Task → Gather, from the data below, each line in which the word "pink" occurs.

Entries shown →

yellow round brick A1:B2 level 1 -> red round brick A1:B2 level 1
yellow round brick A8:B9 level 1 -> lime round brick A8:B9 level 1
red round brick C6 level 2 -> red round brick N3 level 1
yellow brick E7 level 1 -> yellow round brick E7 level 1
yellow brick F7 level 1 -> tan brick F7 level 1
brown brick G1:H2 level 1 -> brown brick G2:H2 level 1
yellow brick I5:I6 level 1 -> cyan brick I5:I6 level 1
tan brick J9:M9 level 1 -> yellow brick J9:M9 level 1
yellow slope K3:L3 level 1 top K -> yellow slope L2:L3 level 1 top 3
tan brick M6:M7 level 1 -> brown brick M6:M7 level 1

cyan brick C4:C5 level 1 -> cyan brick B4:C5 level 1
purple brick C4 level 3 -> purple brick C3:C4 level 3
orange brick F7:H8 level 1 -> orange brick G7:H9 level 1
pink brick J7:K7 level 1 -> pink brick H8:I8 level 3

---

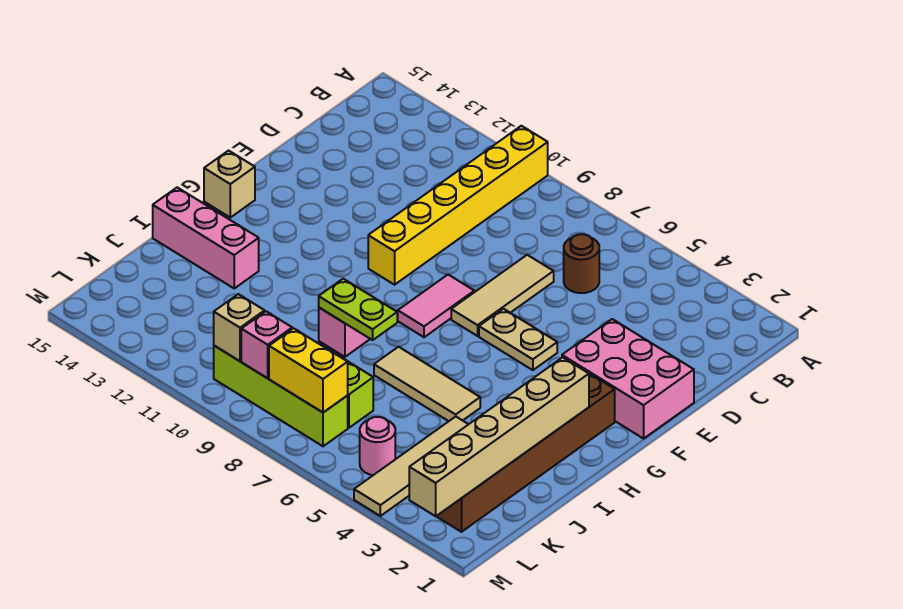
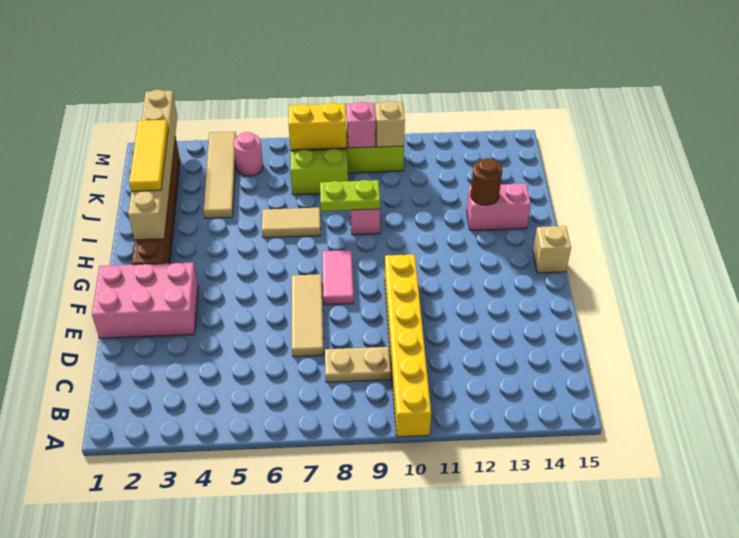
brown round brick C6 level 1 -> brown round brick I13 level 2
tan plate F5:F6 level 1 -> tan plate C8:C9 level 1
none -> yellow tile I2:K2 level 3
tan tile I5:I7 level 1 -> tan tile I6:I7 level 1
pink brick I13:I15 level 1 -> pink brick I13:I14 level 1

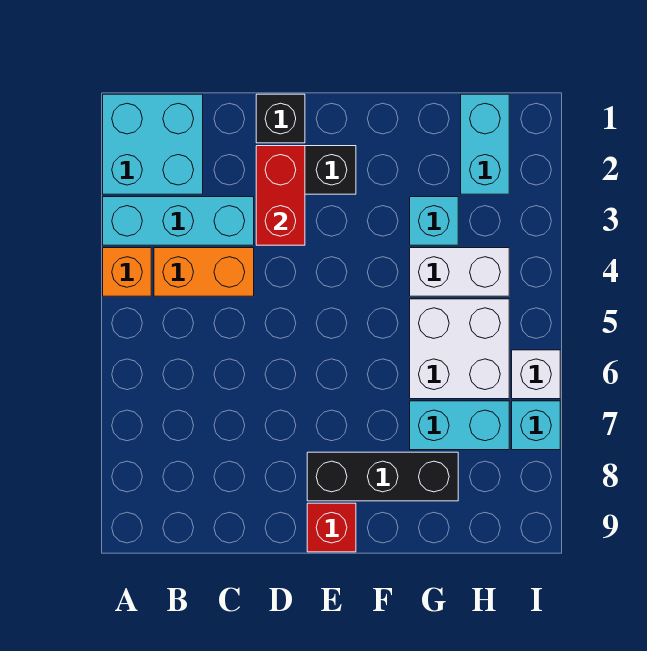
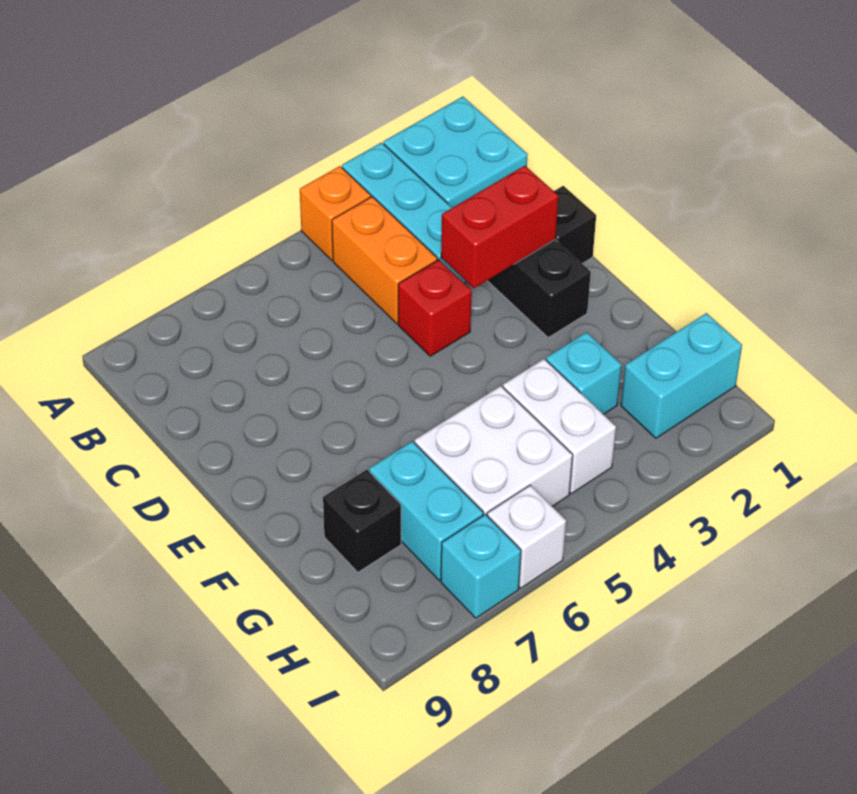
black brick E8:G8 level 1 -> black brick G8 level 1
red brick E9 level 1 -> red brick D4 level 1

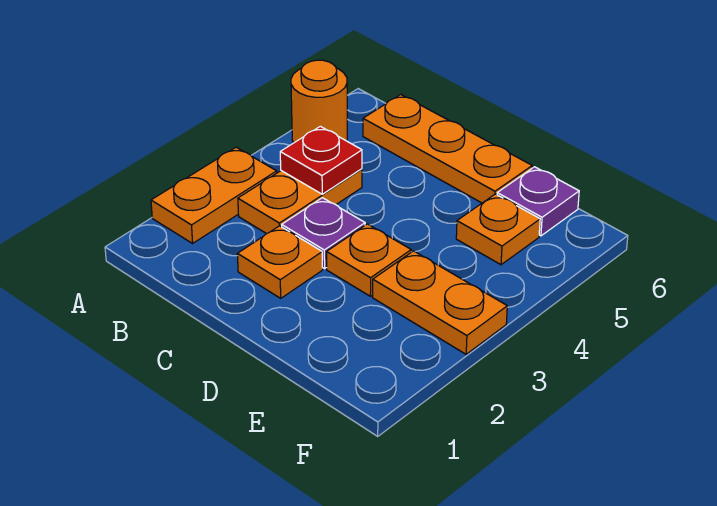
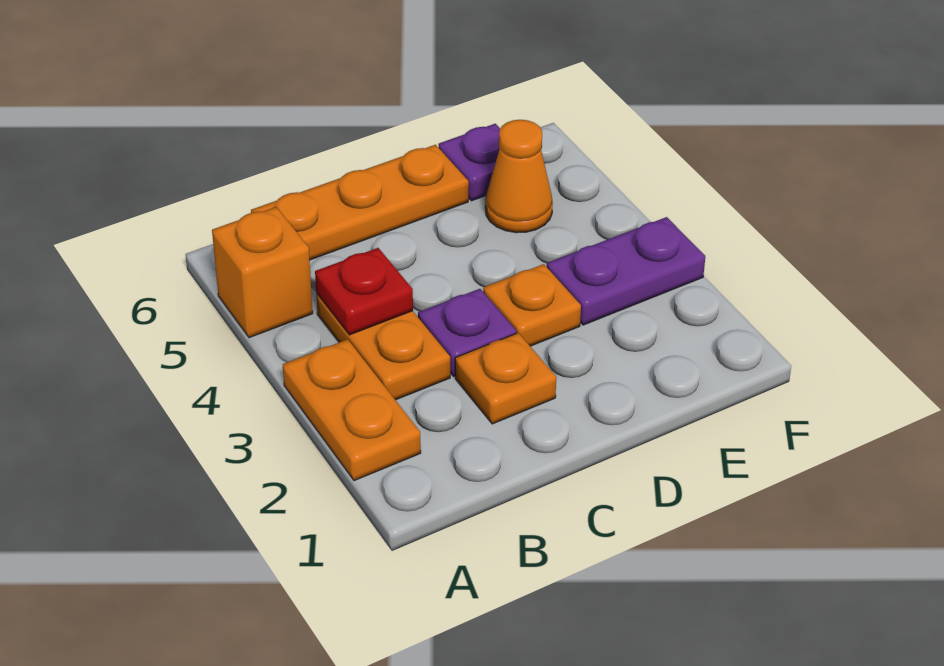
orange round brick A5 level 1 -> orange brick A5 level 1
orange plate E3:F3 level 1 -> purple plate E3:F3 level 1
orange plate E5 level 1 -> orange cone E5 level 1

Answer box →
pink brick J7:K7 level 1 -> pink brick H8:I8 level 3
pink brick I13:I15 level 1 -> pink brick I13:I14 level 1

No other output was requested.